Exercise goal
Beginning with the line below that contains "cône de chantier [vert] 513" and ending with the line that contains "banane [marron] 484", copy every line exactly. Copy nothing else.

Data supplied

|---|

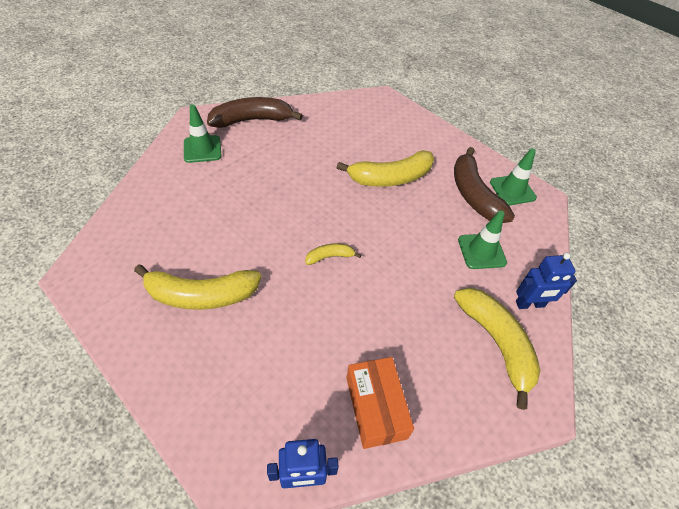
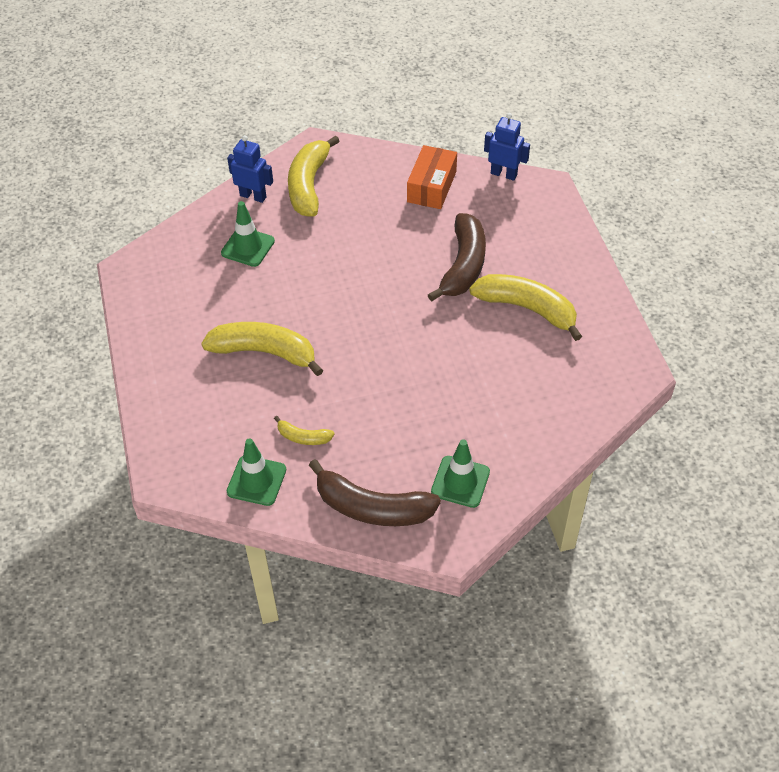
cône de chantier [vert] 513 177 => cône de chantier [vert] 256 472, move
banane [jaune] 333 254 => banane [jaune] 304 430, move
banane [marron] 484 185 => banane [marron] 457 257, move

|---|

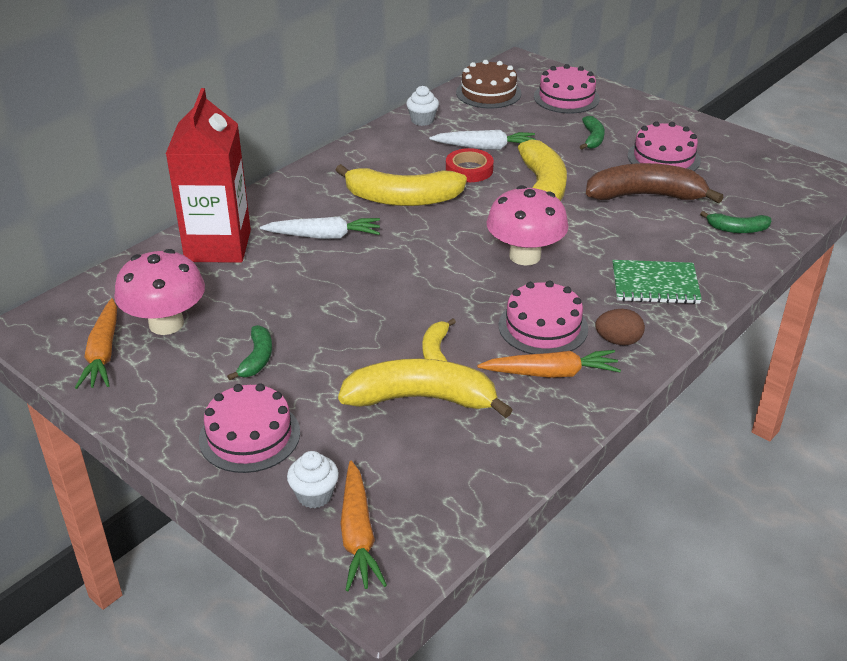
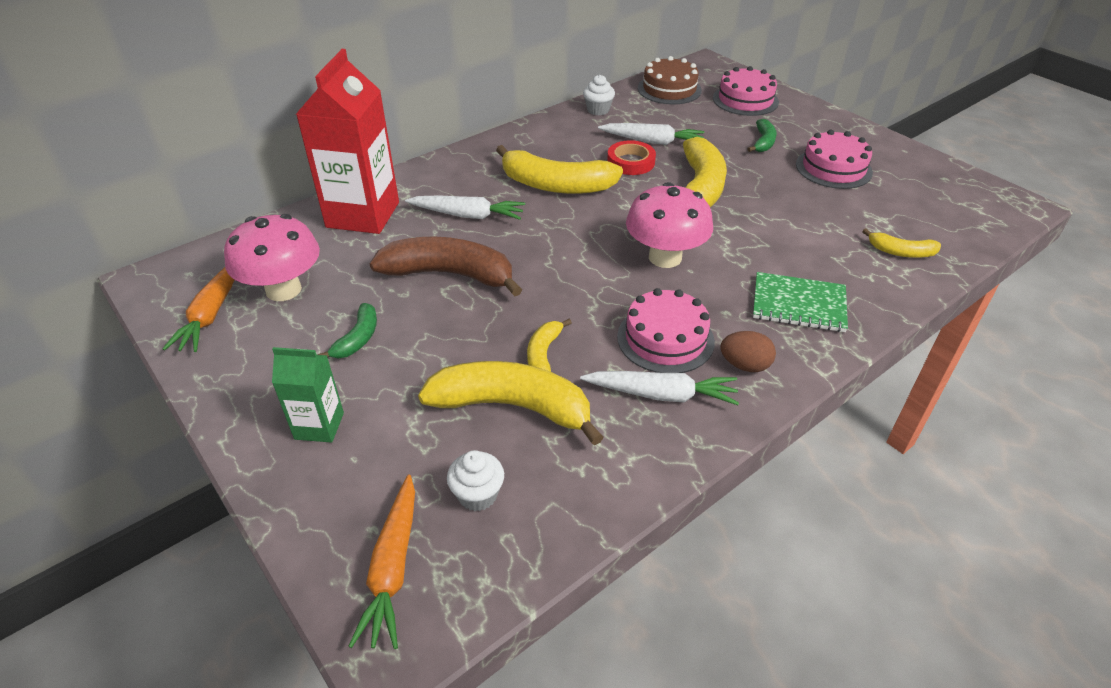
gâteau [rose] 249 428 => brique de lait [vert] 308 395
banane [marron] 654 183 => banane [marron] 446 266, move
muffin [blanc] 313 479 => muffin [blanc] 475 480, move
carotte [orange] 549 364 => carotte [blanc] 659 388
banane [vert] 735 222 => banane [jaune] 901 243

|---|

Written solution
cône de chantier [vert] 513 177 => cône de chantier [vert] 256 472, move
banane [jaune] 333 254 => banane [jaune] 304 430, move
banane [marron] 484 185 => banane [marron] 457 257, move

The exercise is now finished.